WHAT YOU SHOULD DO
A word-for-word copy of the data is what's wanted; pictures stay out of it.

====== EXERCISE DATA ======

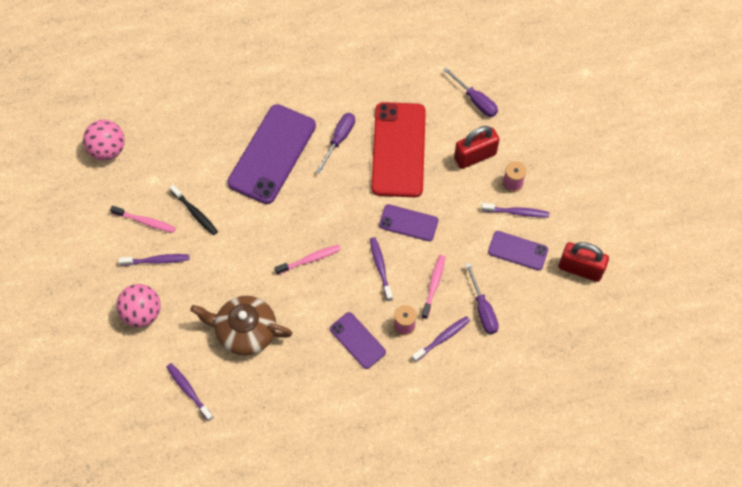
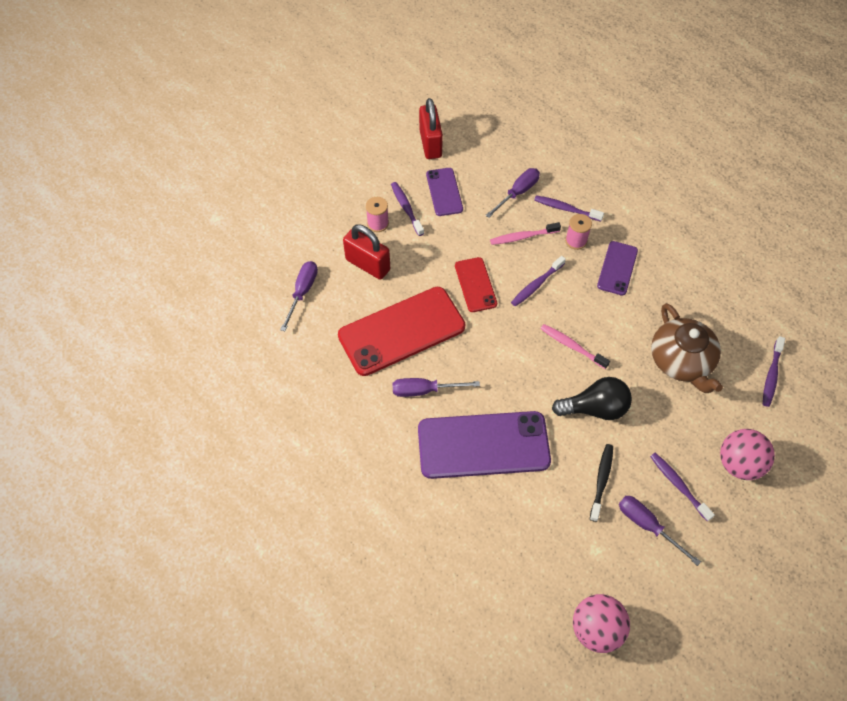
camera: 120 degrees left, 5 degrees down
(145, 221) = (647, 526): pink toothbrush -> purple screwdriver
(249, 243) = (595, 408): none -> black light bulb
(408, 223) = (475, 285): purple phone -> red phone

======

WORKED SOLUTION
camera: 120 degrees left, 5 degrees down
(145, 221) = (647, 526): pink toothbrush -> purple screwdriver
(249, 243) = (595, 408): none -> black light bulb
(408, 223) = (475, 285): purple phone -> red phone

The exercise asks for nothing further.